YOUR GOAL: All that should come back is the lines of the data below from the one containing "camera: 15 degrees left, 5 degrees up" to the one containing "relocated: tea mug", inclusive, exactly as they stand.

INFORMATION SHOWN:

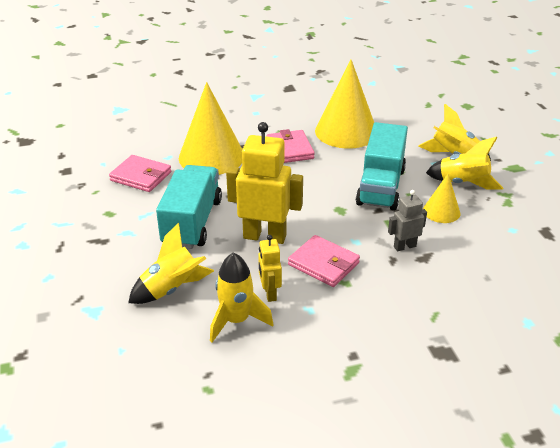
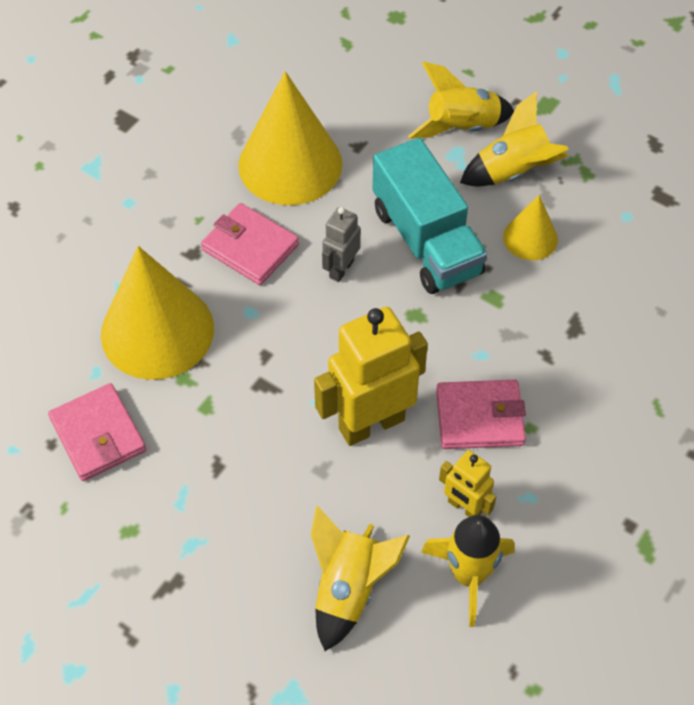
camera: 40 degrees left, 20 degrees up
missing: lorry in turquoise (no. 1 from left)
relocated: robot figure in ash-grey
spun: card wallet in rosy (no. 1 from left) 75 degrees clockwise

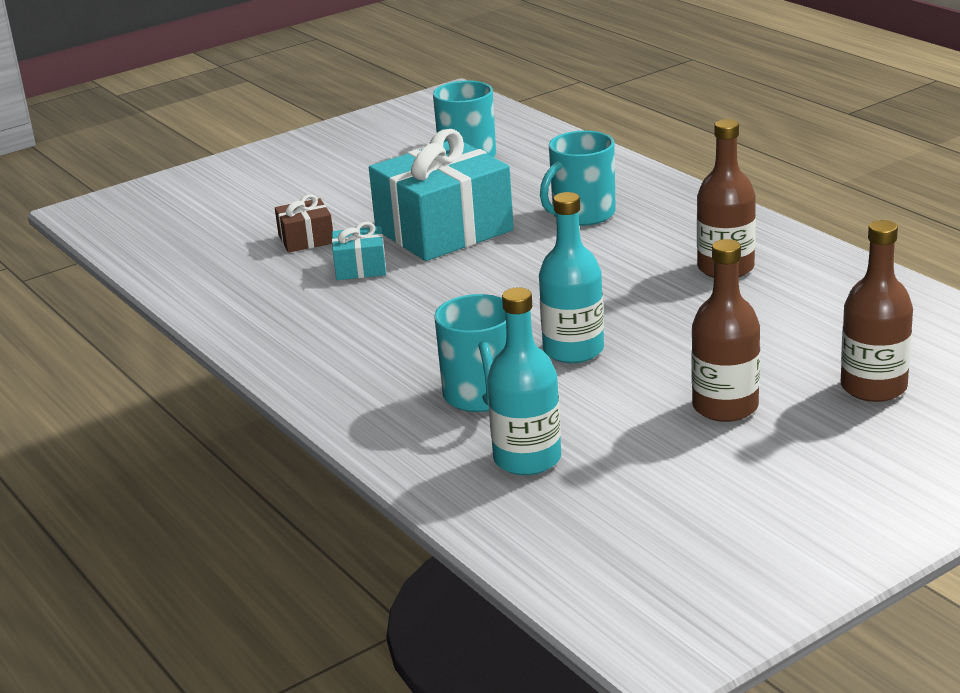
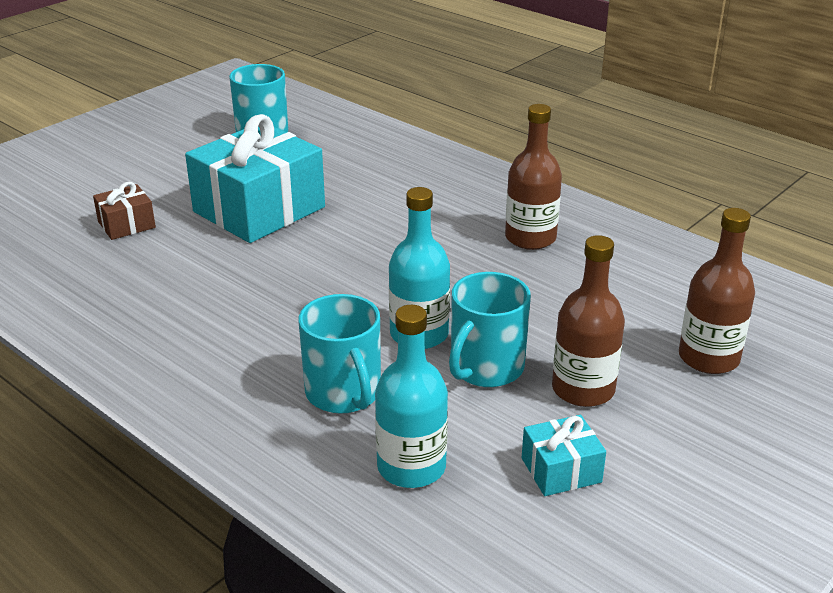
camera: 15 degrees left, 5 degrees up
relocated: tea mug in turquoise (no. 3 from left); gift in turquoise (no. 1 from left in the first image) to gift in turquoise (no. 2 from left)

...

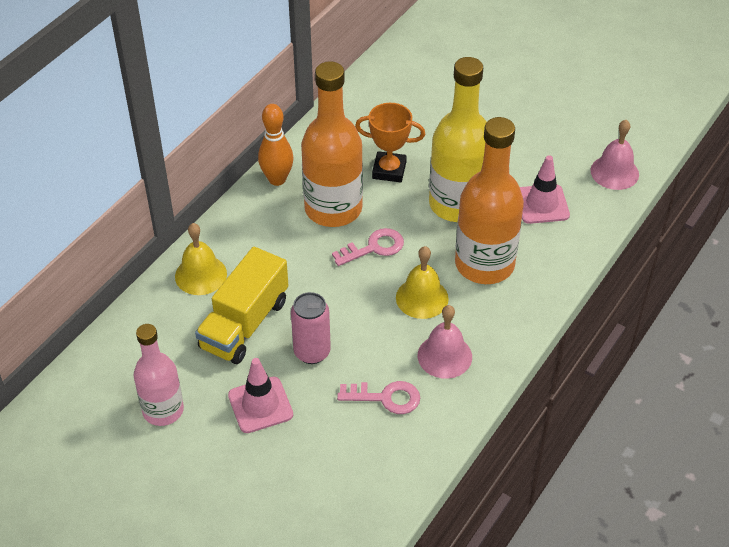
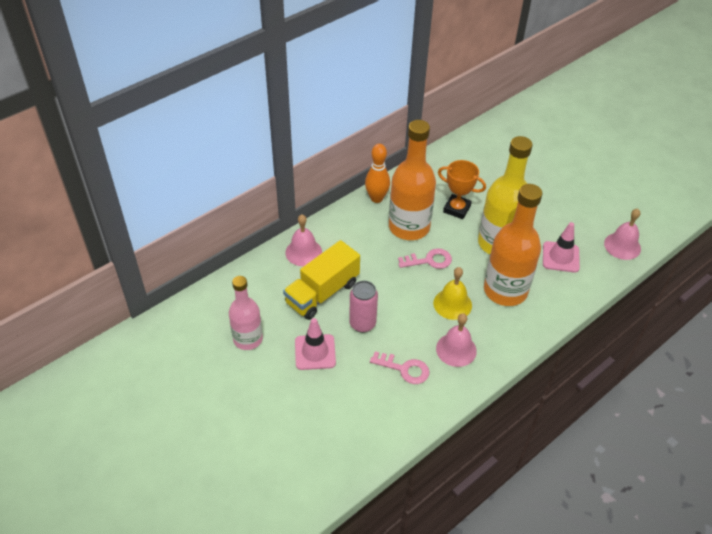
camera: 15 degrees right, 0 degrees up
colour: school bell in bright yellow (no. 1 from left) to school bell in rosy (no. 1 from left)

EXERCISE SOLUTION:
camera: 15 degrees left, 5 degrees up
relocated: tea mug in turquoise (no. 3 from left); gift in turquoise (no. 1 from left in the first image) to gift in turquoise (no. 2 from left)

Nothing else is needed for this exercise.